BEGIN SUPPLIED RECORDS

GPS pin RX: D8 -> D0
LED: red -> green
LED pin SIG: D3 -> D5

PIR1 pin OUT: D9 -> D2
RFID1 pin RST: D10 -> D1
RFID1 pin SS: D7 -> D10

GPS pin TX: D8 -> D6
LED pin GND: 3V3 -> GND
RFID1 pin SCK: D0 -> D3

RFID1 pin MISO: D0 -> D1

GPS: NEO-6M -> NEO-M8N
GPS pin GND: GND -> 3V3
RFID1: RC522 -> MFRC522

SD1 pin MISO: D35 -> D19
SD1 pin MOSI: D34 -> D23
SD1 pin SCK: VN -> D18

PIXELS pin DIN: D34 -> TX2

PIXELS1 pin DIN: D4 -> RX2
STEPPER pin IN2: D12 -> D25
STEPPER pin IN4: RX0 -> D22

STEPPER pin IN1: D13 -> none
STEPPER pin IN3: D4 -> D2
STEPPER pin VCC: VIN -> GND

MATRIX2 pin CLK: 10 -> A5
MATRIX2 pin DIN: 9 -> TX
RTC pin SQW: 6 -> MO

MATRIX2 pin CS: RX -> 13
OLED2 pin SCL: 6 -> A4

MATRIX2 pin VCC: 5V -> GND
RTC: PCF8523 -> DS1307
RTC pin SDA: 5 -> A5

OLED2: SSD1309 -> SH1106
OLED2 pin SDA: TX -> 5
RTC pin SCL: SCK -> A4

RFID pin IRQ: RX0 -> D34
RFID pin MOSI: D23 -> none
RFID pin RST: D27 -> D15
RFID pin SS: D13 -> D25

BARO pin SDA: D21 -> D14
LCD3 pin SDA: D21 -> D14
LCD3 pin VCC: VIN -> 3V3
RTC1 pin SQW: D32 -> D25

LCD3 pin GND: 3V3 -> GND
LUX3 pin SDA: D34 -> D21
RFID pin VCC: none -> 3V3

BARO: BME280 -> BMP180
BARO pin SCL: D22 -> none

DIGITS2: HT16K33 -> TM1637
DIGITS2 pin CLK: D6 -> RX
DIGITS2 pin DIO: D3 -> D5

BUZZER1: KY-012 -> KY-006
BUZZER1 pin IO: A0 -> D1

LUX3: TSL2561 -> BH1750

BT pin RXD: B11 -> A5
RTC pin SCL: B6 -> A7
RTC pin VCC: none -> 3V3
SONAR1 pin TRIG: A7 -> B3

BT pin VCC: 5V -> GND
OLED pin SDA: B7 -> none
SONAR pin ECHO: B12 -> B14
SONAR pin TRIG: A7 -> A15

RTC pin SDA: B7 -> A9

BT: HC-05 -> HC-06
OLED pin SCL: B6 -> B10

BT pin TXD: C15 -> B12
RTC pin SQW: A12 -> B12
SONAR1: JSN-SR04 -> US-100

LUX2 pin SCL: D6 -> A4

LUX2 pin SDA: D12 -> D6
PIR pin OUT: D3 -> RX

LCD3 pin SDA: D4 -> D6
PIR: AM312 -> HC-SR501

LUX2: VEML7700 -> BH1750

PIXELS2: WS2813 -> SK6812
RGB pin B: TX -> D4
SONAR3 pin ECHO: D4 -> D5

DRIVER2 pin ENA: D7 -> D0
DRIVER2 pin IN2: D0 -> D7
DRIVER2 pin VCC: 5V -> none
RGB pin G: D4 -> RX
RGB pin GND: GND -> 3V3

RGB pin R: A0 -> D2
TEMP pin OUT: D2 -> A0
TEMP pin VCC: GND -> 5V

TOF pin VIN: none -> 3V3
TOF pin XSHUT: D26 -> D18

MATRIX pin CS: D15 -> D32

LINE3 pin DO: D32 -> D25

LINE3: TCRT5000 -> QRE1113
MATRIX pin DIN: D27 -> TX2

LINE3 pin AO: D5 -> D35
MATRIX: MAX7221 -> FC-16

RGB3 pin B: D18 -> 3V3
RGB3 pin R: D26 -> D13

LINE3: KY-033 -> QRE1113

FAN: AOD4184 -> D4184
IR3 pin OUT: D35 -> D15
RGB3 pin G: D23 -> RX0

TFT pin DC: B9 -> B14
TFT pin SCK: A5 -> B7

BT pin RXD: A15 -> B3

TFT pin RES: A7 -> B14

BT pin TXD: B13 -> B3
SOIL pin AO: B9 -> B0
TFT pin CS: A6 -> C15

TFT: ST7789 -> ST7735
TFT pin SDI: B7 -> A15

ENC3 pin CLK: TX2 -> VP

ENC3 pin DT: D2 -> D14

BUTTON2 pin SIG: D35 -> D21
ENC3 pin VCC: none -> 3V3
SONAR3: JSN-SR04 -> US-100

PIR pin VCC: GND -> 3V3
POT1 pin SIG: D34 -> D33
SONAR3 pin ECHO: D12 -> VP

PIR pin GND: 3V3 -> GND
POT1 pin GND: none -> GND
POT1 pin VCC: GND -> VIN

END SUPPLIED RECORDS

WORK REQUIRED:
Using the entries above, return exactly the lines from the line with "RTC pin SDA: B7 -> A9" to the line with "RGB pin B: TX -> D4", counting both of those lines.

OUTPUT OF THE EXERCISE:
RTC pin SDA: B7 -> A9

BT: HC-05 -> HC-06
OLED pin SCL: B6 -> B10

BT pin TXD: C15 -> B12
RTC pin SQW: A12 -> B12
SONAR1: JSN-SR04 -> US-100

LUX2 pin SCL: D6 -> A4

LUX2 pin SDA: D12 -> D6
PIR pin OUT: D3 -> RX

LCD3 pin SDA: D4 -> D6
PIR: AM312 -> HC-SR501

LUX2: VEML7700 -> BH1750

PIXELS2: WS2813 -> SK6812
RGB pin B: TX -> D4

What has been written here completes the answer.